• Instructions for the task: Locate the line that contains "C2: 27pF (GND, XI) -> 27pF (GND, HEAT)". Print it and every subsequent line through the final line of the records, exactly and only those.

(Supplied entries begins)

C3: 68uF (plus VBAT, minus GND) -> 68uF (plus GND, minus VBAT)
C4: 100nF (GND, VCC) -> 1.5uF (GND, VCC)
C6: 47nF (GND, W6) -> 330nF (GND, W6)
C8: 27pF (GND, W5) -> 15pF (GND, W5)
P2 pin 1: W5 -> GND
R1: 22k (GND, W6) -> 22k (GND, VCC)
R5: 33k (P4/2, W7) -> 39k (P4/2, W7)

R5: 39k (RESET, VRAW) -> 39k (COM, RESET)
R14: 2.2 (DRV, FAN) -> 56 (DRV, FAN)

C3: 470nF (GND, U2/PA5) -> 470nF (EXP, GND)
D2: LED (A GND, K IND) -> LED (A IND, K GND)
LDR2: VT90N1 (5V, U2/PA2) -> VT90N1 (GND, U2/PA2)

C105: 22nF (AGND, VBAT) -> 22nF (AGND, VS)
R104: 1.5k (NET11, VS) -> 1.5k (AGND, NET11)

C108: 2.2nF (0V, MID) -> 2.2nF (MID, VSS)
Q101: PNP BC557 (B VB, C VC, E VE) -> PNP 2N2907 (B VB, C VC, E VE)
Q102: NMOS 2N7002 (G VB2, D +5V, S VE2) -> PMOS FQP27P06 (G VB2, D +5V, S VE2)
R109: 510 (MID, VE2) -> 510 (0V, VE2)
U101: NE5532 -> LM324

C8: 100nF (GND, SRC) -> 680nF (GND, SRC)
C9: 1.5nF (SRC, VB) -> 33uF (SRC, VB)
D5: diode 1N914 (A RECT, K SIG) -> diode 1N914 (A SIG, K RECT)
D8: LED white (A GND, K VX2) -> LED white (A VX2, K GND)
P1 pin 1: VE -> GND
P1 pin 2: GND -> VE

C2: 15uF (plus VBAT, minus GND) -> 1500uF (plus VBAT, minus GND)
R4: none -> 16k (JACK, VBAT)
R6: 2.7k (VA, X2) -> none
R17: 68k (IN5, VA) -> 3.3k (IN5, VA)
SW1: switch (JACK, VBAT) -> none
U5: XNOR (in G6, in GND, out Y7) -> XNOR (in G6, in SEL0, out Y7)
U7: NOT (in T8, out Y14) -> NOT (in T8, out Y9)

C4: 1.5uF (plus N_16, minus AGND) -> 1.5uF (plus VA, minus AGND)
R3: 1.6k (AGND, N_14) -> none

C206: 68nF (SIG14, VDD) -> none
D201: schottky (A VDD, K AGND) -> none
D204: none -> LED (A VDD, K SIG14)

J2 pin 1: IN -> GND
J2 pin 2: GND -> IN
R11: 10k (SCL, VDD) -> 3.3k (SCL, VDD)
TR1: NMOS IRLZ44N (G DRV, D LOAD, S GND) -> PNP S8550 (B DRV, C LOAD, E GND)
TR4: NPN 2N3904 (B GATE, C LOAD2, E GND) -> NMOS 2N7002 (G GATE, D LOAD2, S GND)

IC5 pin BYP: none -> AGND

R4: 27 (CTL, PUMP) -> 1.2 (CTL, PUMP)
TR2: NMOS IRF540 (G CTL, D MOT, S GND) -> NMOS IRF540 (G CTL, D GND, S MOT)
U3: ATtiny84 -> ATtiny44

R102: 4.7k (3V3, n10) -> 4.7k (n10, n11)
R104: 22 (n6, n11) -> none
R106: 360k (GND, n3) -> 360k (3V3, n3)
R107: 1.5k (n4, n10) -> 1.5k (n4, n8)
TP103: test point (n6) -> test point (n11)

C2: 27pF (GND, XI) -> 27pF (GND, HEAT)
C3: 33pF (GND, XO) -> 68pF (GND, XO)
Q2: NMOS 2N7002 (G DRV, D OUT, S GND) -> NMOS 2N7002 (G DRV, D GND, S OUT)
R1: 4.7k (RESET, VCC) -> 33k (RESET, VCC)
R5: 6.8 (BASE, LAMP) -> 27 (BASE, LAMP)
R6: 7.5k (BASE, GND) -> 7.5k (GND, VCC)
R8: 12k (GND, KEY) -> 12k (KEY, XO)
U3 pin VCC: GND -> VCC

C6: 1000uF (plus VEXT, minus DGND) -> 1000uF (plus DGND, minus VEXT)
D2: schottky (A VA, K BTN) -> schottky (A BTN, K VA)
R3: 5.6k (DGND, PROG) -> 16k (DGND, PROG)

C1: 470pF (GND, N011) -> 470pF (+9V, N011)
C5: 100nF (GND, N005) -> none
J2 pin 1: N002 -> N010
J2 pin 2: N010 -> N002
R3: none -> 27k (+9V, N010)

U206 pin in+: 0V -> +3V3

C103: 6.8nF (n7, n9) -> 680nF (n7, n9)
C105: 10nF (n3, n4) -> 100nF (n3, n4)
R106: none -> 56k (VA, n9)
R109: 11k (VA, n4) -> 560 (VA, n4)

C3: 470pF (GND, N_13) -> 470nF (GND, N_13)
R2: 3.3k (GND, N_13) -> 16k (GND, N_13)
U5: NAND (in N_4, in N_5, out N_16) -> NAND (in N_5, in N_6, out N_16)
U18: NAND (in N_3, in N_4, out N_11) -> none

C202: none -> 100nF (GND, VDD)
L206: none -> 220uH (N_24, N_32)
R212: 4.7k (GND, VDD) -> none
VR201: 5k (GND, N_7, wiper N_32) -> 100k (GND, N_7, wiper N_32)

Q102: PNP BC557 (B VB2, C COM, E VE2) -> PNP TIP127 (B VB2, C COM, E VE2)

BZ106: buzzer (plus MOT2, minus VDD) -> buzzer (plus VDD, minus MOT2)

(Supplied entries ends)

• Solution to this exercise:
C2: 27pF (GND, XI) -> 27pF (GND, HEAT)
C3: 33pF (GND, XO) -> 68pF (GND, XO)
Q2: NMOS 2N7002 (G DRV, D OUT, S GND) -> NMOS 2N7002 (G DRV, D GND, S OUT)
R1: 4.7k (RESET, VCC) -> 33k (RESET, VCC)
R5: 6.8 (BASE, LAMP) -> 27 (BASE, LAMP)
R6: 7.5k (BASE, GND) -> 7.5k (GND, VCC)
R8: 12k (GND, KEY) -> 12k (KEY, XO)
U3 pin VCC: GND -> VCC

C6: 1000uF (plus VEXT, minus DGND) -> 1000uF (plus DGND, minus VEXT)
D2: schottky (A VA, K BTN) -> schottky (A BTN, K VA)
R3: 5.6k (DGND, PROG) -> 16k (DGND, PROG)

C1: 470pF (GND, N011) -> 470pF (+9V, N011)
C5: 100nF (GND, N005) -> none
J2 pin 1: N002 -> N010
J2 pin 2: N010 -> N002
R3: none -> 27k (+9V, N010)

U206 pin in+: 0V -> +3V3

C103: 6.8nF (n7, n9) -> 680nF (n7, n9)
C105: 10nF (n3, n4) -> 100nF (n3, n4)
R106: none -> 56k (VA, n9)
R109: 11k (VA, n4) -> 560 (VA, n4)

C3: 470pF (GND, N_13) -> 470nF (GND, N_13)
R2: 3.3k (GND, N_13) -> 16k (GND, N_13)
U5: NAND (in N_4, in N_5, out N_16) -> NAND (in N_5, in N_6, out N_16)
U18: NAND (in N_3, in N_4, out N_11) -> none

C202: none -> 100nF (GND, VDD)
L206: none -> 220uH (N_24, N_32)
R212: 4.7k (GND, VDD) -> none
VR201: 5k (GND, N_7, wiper N_32) -> 100k (GND, N_7, wiper N_32)

Q102: PNP BC557 (B VB2, C COM, E VE2) -> PNP TIP127 (B VB2, C COM, E VE2)

BZ106: buzzer (plus MOT2, minus VDD) -> buzzer (plus VDD, minus MOT2)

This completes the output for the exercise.